- **TASK**
Your output is the line containing "(200, 130) = (74, 158): turquoise" plus all lines after it to the end of the records, reproduced exactly, with nothing else.

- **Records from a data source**
########################################
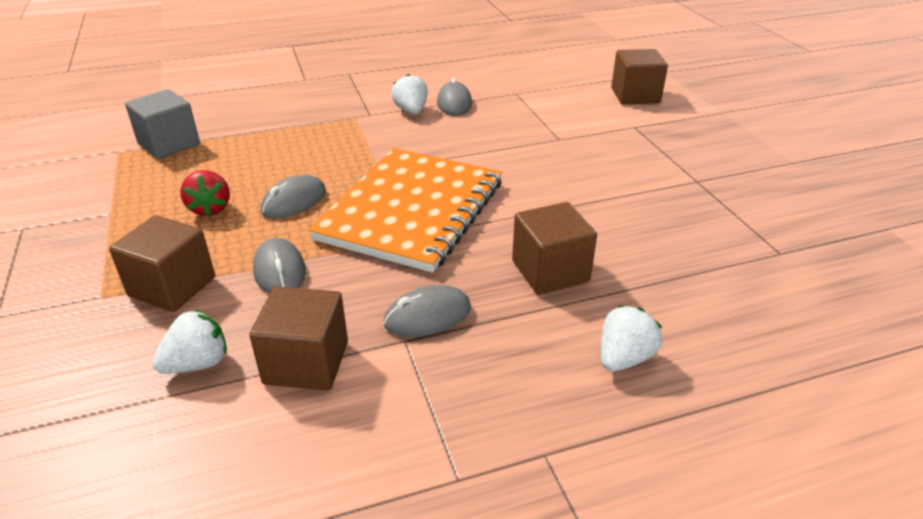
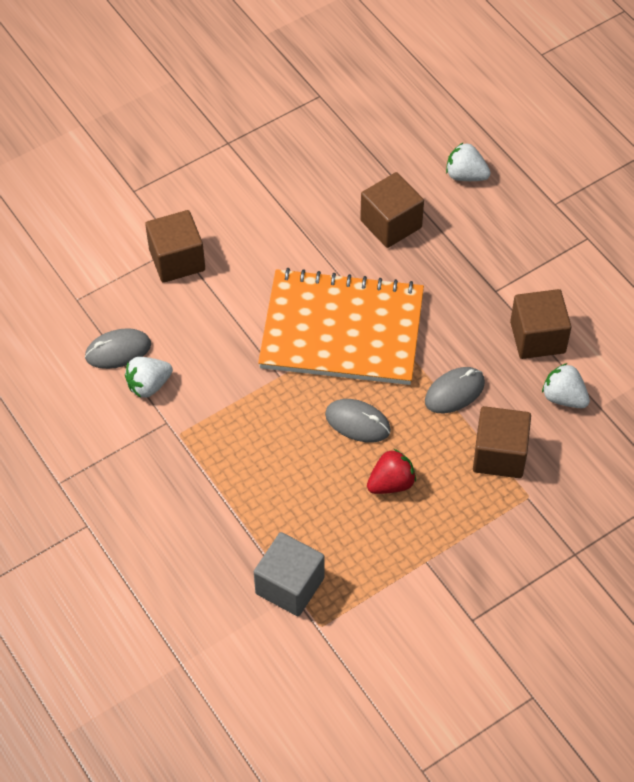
camera: 105 degrees left, 20 degrees up
(427, 316) = (467, 284): grey mouse -> none
(635, 95) = (58, 194): brown cube -> brown cube (177, 260)

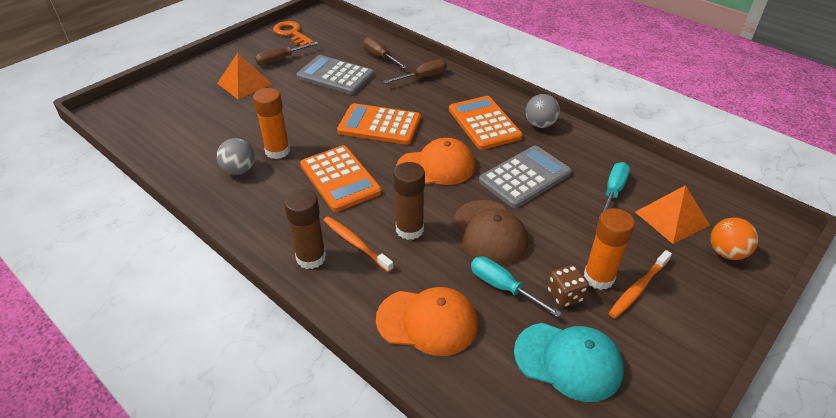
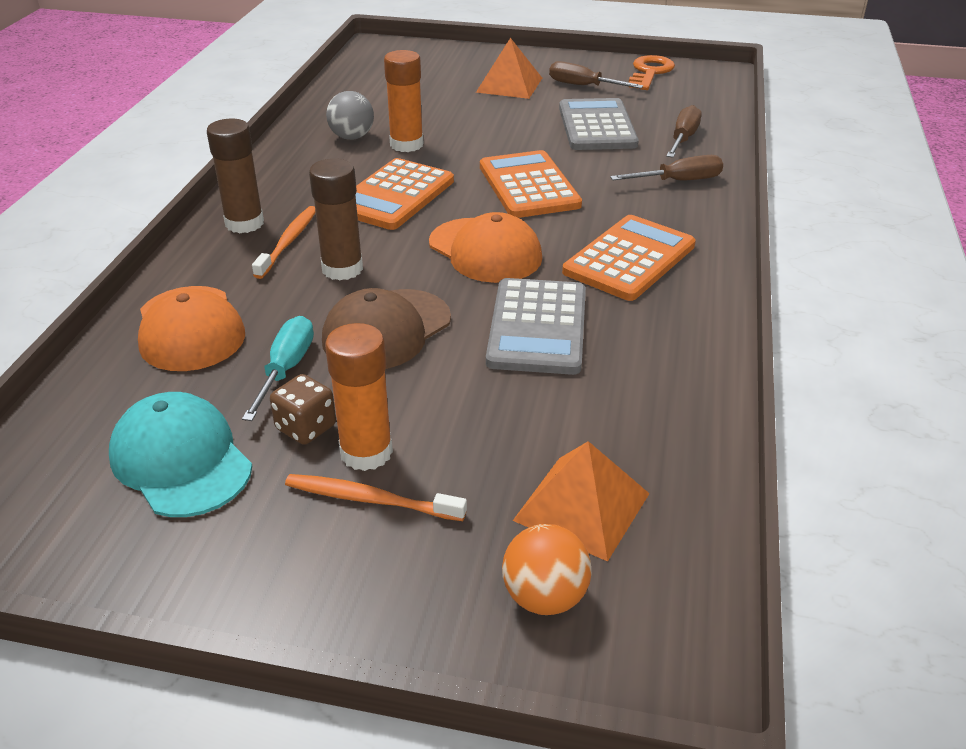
camera: 60 degrees right, 5 degrees down
(422, 77) = (678, 181): brown screwdriver -> brown screwdriver turned 45 degrees counterclockwise
(524, 177) = (538, 327): grey calculator -> grey calculator turned 75 degrees clockwise
(540, 124) = (688, 307): grey ball -> none
(568, 361) = (181, 460): turquoise cap -> turquoise cap turned 150 degrees clockwise
(613, 191) = (590, 423): turquoise screwdriver -> none

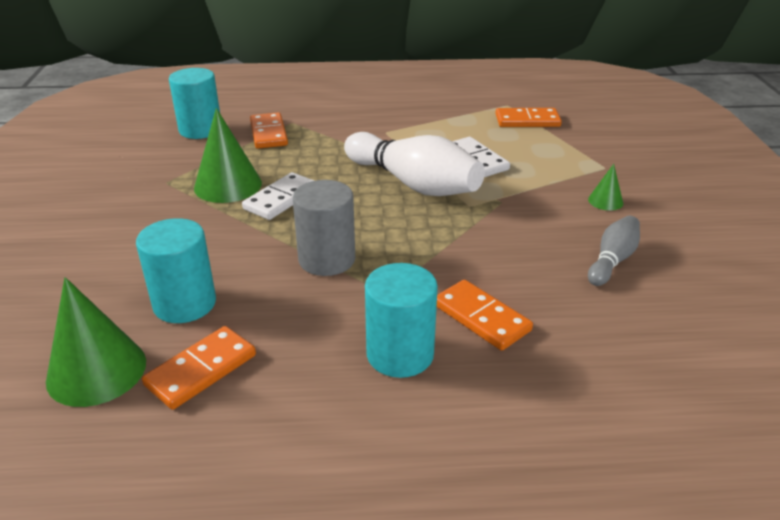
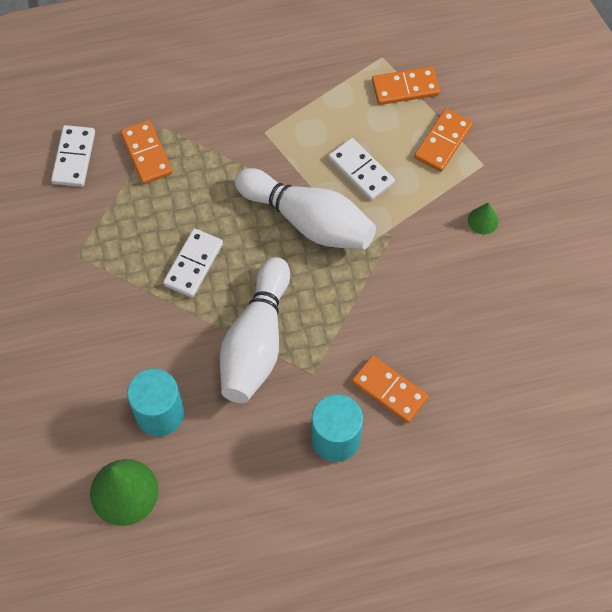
camera: 10 degrees left, 30 degrees up
(200, 130) = (74, 158): turquoise cylinder -> white domino
(201, 370) = (198, 478): orange domino -> orange domino (443, 142)
(228, 185) = (137, 250): green cone -> none
(327, 259) = (256, 342): grey cylinder -> white bowling pin
(612, 260) = (487, 305): grey bowling pin -> none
########################################
- **PROBLEM SOLUTION**
(200, 130) = (74, 158): turquoise cylinder -> white domino
(201, 370) = (198, 478): orange domino -> orange domino (443, 142)
(228, 185) = (137, 250): green cone -> none
(327, 259) = (256, 342): grey cylinder -> white bowling pin
(612, 260) = (487, 305): grey bowling pin -> none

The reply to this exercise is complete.